(Some entries)
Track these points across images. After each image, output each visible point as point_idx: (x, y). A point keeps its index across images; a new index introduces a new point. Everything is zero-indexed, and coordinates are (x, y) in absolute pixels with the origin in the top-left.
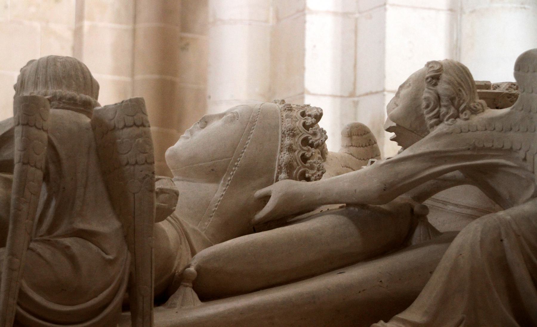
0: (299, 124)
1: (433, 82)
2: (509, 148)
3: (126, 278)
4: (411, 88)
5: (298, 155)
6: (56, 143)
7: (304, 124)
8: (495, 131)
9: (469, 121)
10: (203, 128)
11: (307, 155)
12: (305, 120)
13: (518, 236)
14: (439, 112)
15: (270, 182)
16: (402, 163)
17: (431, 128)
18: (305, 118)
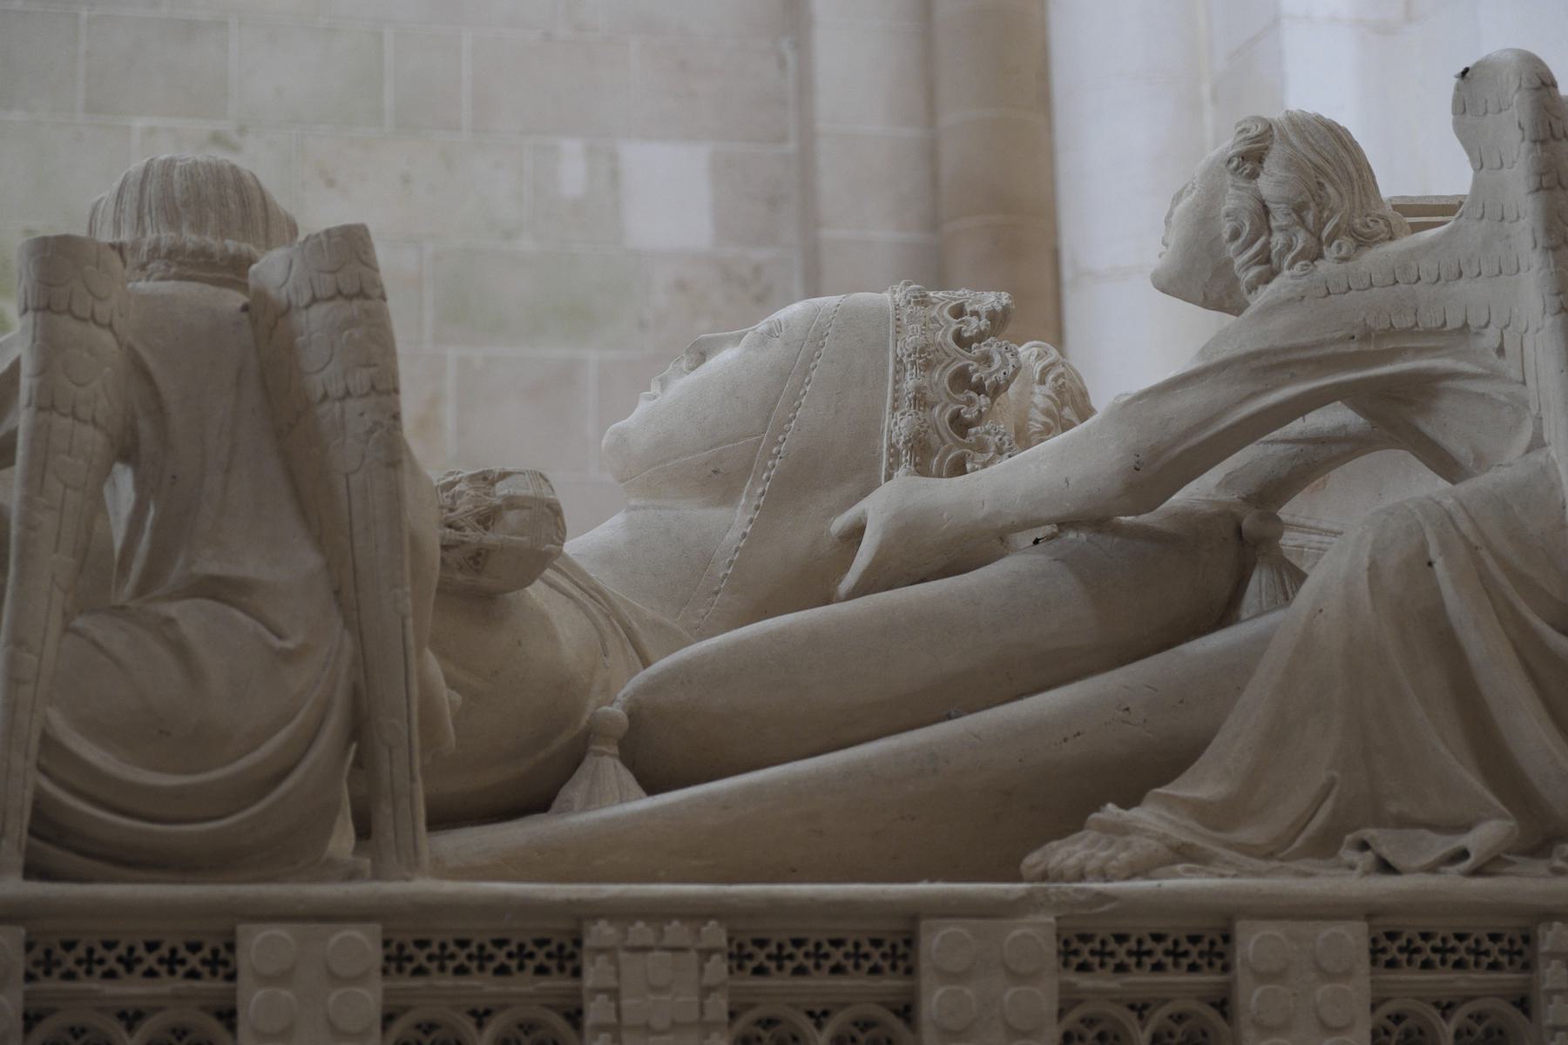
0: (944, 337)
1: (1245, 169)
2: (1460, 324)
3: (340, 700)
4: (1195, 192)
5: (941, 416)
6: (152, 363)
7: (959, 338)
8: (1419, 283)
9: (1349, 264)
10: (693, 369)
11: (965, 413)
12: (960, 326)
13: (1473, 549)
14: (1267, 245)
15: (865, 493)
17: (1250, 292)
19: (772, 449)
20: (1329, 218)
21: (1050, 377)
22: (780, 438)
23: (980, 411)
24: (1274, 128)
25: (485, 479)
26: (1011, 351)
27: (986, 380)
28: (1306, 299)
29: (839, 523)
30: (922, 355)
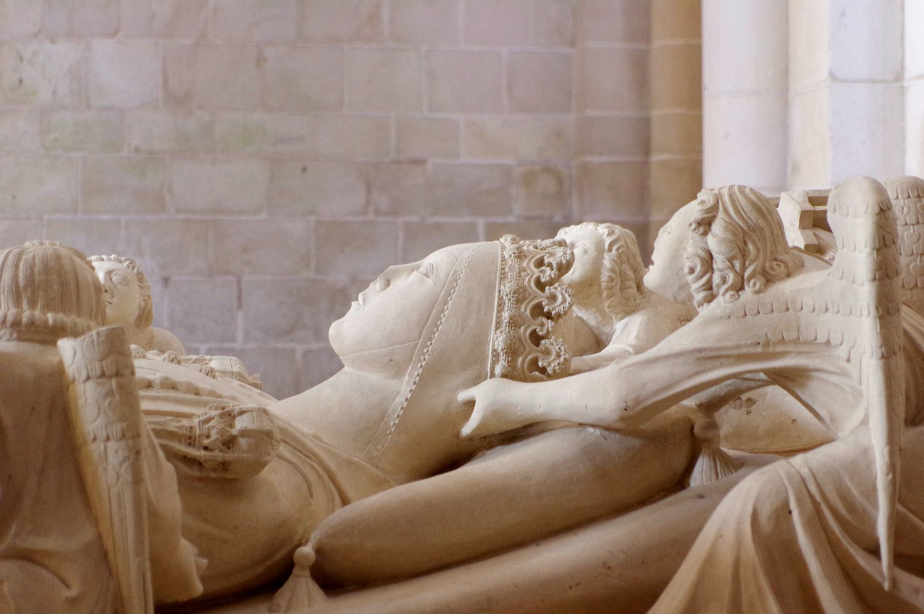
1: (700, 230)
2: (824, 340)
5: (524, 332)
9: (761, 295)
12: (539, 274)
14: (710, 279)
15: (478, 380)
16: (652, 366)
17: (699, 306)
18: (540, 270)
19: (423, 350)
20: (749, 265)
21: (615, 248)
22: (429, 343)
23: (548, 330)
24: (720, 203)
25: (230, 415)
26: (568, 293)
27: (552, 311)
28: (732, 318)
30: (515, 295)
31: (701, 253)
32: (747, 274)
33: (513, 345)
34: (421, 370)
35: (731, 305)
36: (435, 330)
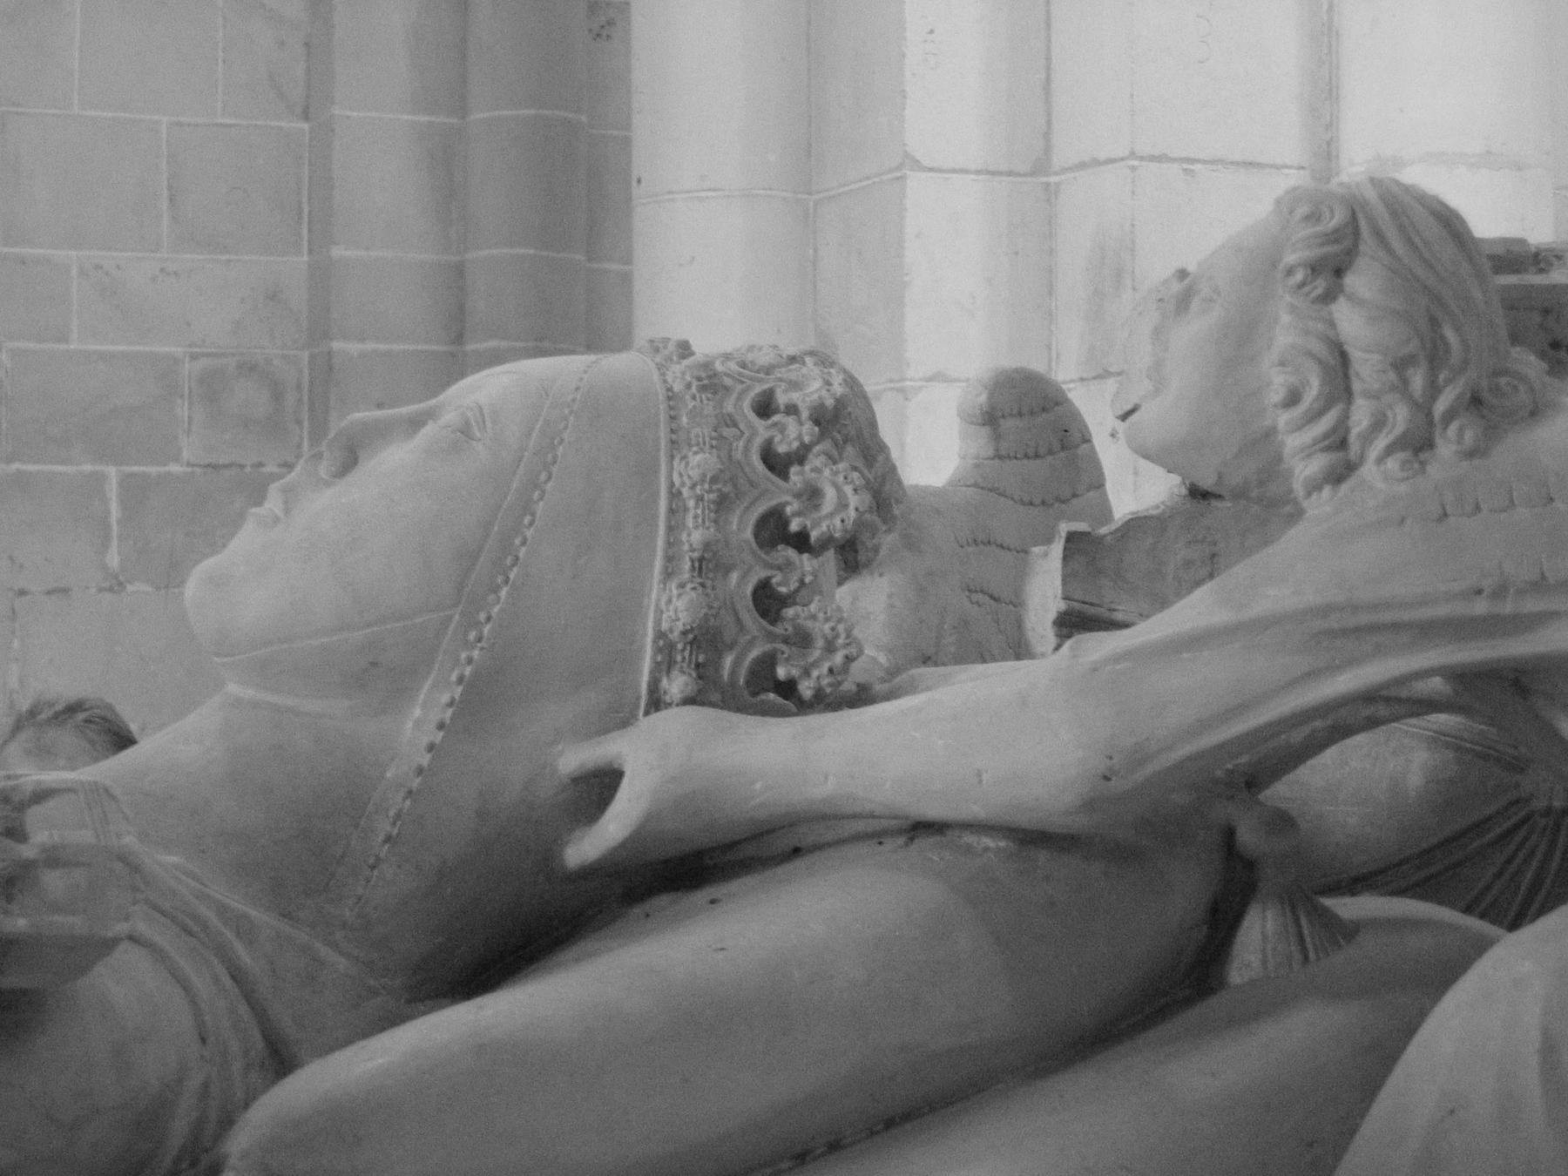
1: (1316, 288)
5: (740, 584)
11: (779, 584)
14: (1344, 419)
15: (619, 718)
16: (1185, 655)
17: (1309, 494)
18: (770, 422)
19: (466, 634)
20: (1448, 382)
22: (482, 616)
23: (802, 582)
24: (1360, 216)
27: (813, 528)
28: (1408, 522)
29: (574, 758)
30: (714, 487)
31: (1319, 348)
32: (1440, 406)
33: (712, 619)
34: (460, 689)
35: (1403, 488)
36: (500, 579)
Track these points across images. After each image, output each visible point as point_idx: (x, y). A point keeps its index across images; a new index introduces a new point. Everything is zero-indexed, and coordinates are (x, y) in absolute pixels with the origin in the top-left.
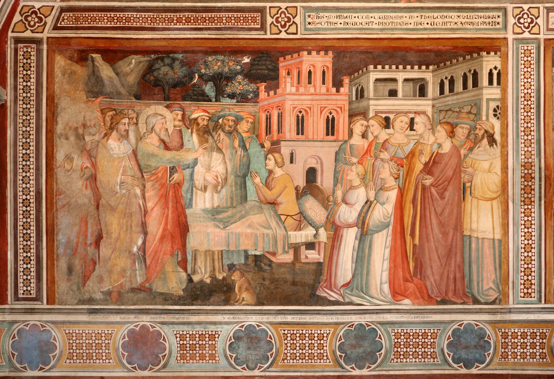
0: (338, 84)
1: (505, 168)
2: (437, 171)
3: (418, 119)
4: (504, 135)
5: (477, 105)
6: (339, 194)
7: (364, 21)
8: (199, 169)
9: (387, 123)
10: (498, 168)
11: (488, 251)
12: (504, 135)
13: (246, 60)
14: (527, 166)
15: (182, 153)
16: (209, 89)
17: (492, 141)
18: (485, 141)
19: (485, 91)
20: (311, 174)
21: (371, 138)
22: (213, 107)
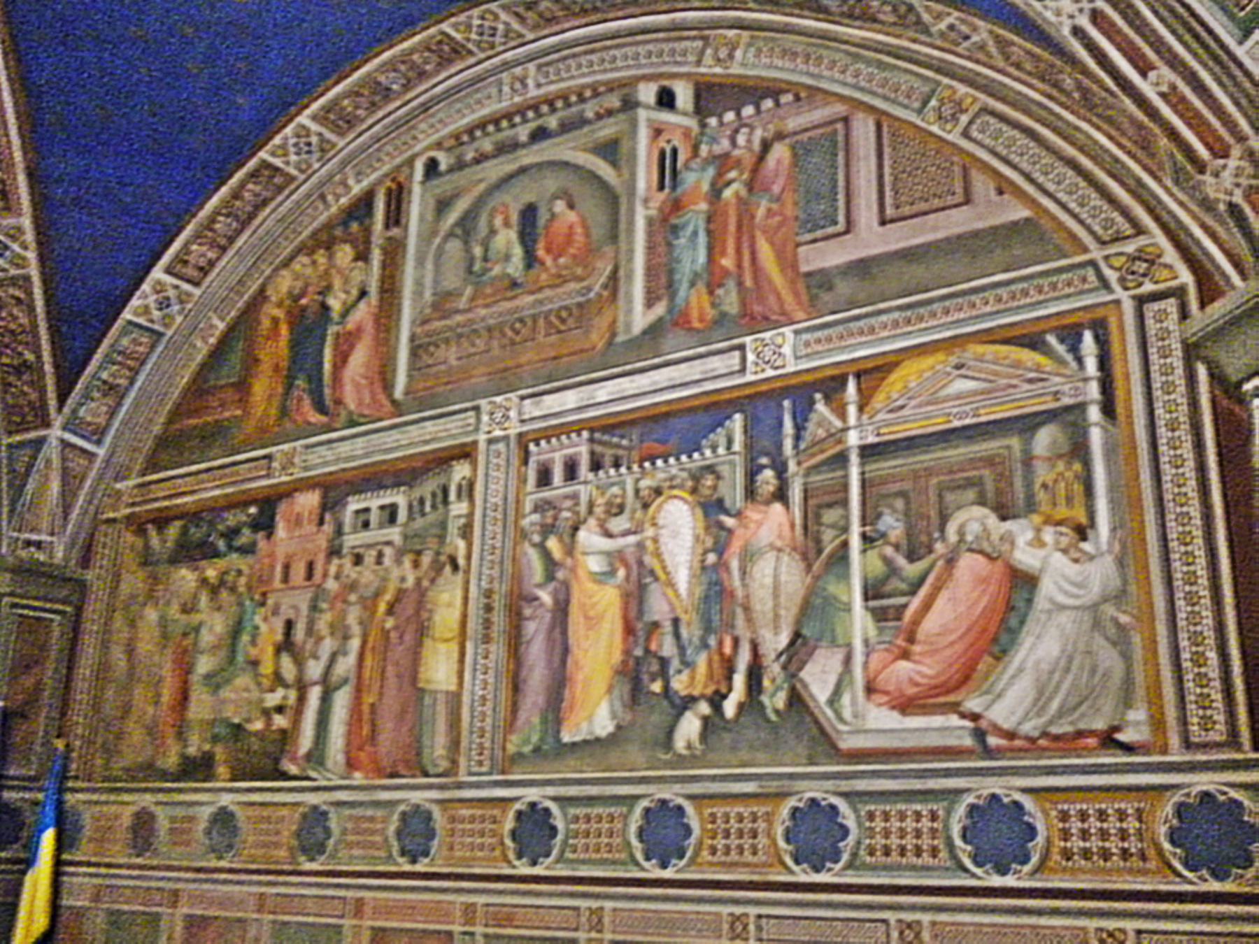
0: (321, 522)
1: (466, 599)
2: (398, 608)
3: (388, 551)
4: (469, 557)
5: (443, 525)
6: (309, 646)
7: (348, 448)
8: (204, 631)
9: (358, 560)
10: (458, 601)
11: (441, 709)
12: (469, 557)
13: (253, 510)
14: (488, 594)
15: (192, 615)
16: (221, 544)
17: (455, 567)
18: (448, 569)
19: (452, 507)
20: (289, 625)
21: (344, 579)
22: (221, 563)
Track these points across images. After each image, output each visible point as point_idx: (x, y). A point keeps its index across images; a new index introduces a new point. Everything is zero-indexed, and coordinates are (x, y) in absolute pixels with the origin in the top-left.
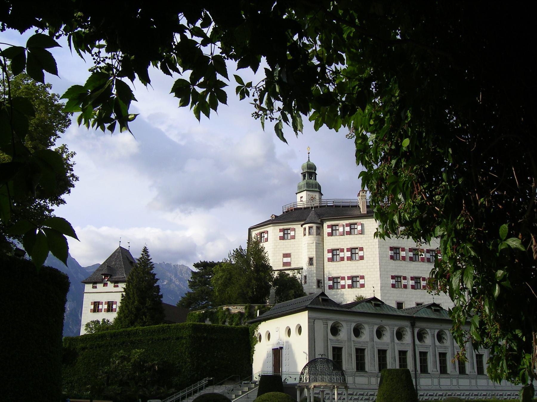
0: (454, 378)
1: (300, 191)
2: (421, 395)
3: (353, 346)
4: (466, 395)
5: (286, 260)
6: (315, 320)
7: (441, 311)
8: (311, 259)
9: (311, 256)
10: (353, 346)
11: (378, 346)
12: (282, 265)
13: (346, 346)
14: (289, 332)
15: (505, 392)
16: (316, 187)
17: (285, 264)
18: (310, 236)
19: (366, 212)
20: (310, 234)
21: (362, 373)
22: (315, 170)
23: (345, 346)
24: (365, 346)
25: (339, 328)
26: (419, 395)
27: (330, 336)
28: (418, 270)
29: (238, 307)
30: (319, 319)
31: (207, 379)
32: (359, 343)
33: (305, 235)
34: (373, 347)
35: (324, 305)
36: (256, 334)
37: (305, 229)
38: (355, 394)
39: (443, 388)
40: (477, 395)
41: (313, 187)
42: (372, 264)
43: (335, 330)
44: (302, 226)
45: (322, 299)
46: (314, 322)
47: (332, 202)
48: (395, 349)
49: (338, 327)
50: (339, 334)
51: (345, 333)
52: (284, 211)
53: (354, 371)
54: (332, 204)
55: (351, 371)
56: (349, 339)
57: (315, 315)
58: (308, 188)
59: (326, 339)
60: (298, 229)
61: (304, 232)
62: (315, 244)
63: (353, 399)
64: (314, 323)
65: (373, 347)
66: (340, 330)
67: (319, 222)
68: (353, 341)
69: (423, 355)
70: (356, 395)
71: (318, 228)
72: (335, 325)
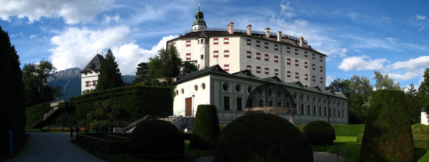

What you should do: Rewrite every line of the entries above as a JSON list of strings, with one string per line. Skip blank lines and leave out the picture lines.

Response to this exercise:
[
  "Track these points across images. After each image, output each visible point as point_idx: (x, y). A point keeps its index across images; a new index introduces a new point. Everything is zero-indexed, and coordinates are (x, y) in absolute pixels with the origin in the top-left.",
  "0: (299, 124)",
  "1: (433, 82)",
  "2: (509, 148)",
  "3: (126, 278)",
  "4: (411, 88)",
  "5: (298, 155)",
  "6: (56, 143)",
  "7: (304, 124)",
  "8: (495, 131)",
  "9: (469, 121)",
  "10: (203, 128)",
  "11: (307, 155)",
  "12: (305, 120)",
  "13: (518, 236)",
  "14: (439, 112)",
  "15: (270, 182)",
  "16: (402, 163)",
  "17: (431, 128)",
  "18: (305, 118)",
  "0: (944, 337)",
  "1: (1245, 169)",
  "2: (1460, 324)",
  "3: (340, 700)",
  "4: (1195, 192)",
  "5: (941, 416)",
  "6: (152, 363)",
  "7: (959, 338)",
  "8: (1419, 283)",
  "9: (1349, 264)",
  "10: (693, 369)",
  "11: (965, 413)",
  "12: (960, 326)",
  "13: (1473, 549)",
  "14: (1267, 245)",
  "15: (865, 493)",
  "17: (1250, 292)",
  "19: (772, 449)",
  "20: (1329, 218)",
  "21: (1050, 377)",
  "22: (780, 438)",
  "23: (980, 411)",
  "24: (1274, 128)",
  "25: (485, 479)",
  "26: (1011, 351)",
  "27: (986, 380)",
  "28: (1306, 299)",
  "29: (839, 523)",
  "30: (922, 355)",
  "1: (700, 230)",
  "2: (824, 340)",
  "5: (524, 332)",
  "9: (761, 295)",
  "12: (539, 274)",
  "14: (710, 279)",
  "15: (478, 380)",
  "16: (652, 366)",
  "17: (699, 306)",
  "18: (540, 270)",
  "19: (423, 350)",
  "20: (749, 265)",
  "21: (615, 248)",
  "22: (429, 343)",
  "23: (548, 330)",
  "24: (720, 203)",
  "25: (230, 415)",
  "26: (568, 293)",
  "27: (552, 311)",
  "28: (732, 318)",
  "30: (515, 295)",
  "31: (701, 253)",
  "32: (747, 274)",
  "33: (513, 345)",
  "34: (421, 370)",
  "35: (731, 305)",
  "36: (435, 330)",
  "1: (1316, 288)",
  "5: (740, 584)",
  "11: (779, 584)",
  "14: (1344, 419)",
  "15: (619, 718)",
  "16: (1185, 655)",
  "17: (1309, 494)",
  "18: (770, 422)",
  "19: (466, 634)",
  "20: (1448, 382)",
  "22: (482, 616)",
  "23: (802, 582)",
  "24: (1360, 216)",
  "27: (813, 528)",
  "28: (1408, 522)",
  "29: (574, 758)",
  "30: (714, 487)",
  "31: (1319, 348)",
  "32: (1440, 406)",
  "33: (712, 619)",
  "34: (460, 689)",
  "35: (1403, 488)",
  "36: (500, 579)",
  "Track these points across images. After each image, output each visible point as point_idx: (x, y). A point keeps its index across images; a new index introduces a new point. Everything is zero-indexed, and coordinates are (x, y) in absolute pixels with the origin in the top-left.",
  "0: (338, 84)",
  "1: (505, 168)",
  "2: (437, 171)",
  "3: (418, 119)",
  "4: (504, 135)",
  "5: (477, 105)",
  "6: (339, 194)",
  "7: (364, 21)",
  "8: (199, 169)",
  "9: (387, 123)",
  "10: (498, 168)",
  "11: (488, 251)",
  "12: (504, 135)",
  "13: (246, 60)",
  "14: (527, 166)",
  "15: (182, 153)",
  "16: (209, 89)",
  "17: (492, 141)",
  "18: (485, 141)",
  "19: (485, 91)",
  "20: (311, 174)",
  "21: (371, 138)",
  "22: (213, 107)",
  "0: (321, 522)",
  "1: (466, 599)",
  "2: (398, 608)",
  "3: (388, 551)",
  "4: (469, 557)",
  "5: (443, 525)",
  "6: (309, 646)",
  "7: (348, 448)",
  "8: (204, 631)",
  "9: (358, 560)",
  "10: (458, 601)",
  "11: (441, 709)",
  "12: (469, 557)",
  "13: (253, 510)",
  "14: (488, 594)",
  "15: (192, 615)",
  "16: (221, 544)",
  "17: (455, 567)",
  "18: (448, 569)",
  "19: (452, 507)",
  "20: (289, 625)",
  "21: (344, 579)",
  "22: (221, 563)",
  "Track these points across images. After each image, output each visible point as point_idx: (x, y). A point keeps its index across images; a new index introduces a new point. Everything is zero-indexed, and coordinates are (x, y) in absolute pixels with the origin in the top-left.",
  "0: (454, 378)",
  "1: (300, 191)",
  "2: (421, 395)",
  "3: (353, 346)",
  "4: (466, 395)",
  "5: (286, 260)",
  "6: (315, 320)",
  "7: (441, 311)",
  "8: (311, 259)",
  "9: (311, 256)",
  "10: (353, 346)",
  "11: (378, 346)",
  "12: (282, 265)",
  "13: (346, 346)",
  "14: (289, 332)",
  "15: (505, 392)",
  "16: (316, 187)",
  "17: (285, 264)",
  "18: (310, 236)",
  "19: (366, 212)",
  "20: (310, 234)",
  "21: (362, 373)",
  "22: (315, 170)",
  "23: (345, 346)",
  "24: (365, 346)",
  "25: (339, 328)",
  "26: (419, 395)",
  "27: (330, 336)",
  "28: (418, 270)",
  "29: (238, 307)",
  "30: (319, 319)",
  "31: (207, 379)",
  "32: (359, 343)",
  "33: (305, 235)",
  "34: (373, 347)",
  "35: (324, 305)",
  "36: (256, 334)",
  "37: (305, 229)",
  "38: (355, 394)",
  "39: (443, 388)",
  "40: (477, 395)",
  "41: (313, 187)",
  "42: (372, 264)",
  "43: (335, 330)",
  "44: (302, 226)",
  "45: (322, 299)",
  "46: (314, 322)",
  "47: (332, 202)",
  "48: (395, 349)",
  "49: (338, 327)",
  "50: (339, 334)",
  "51: (345, 333)",
  "52: (284, 211)",
  "53: (354, 371)",
  "54: (332, 204)",
  "55: (351, 371)",
  "56: (349, 339)",
  "57: (315, 315)",
  "58: (308, 188)",
  "59: (326, 339)",
  "60: (298, 229)",
  "61: (304, 232)",
  "62: (315, 244)",
  "63: (353, 399)",
  "64: (314, 323)",
  "65: (373, 347)",
  "66: (340, 330)",
  "67: (319, 222)",
  "68: (353, 341)",
  "69: (423, 355)",
  "70: (356, 395)",
  "71: (318, 228)",
  "72: (335, 325)"
]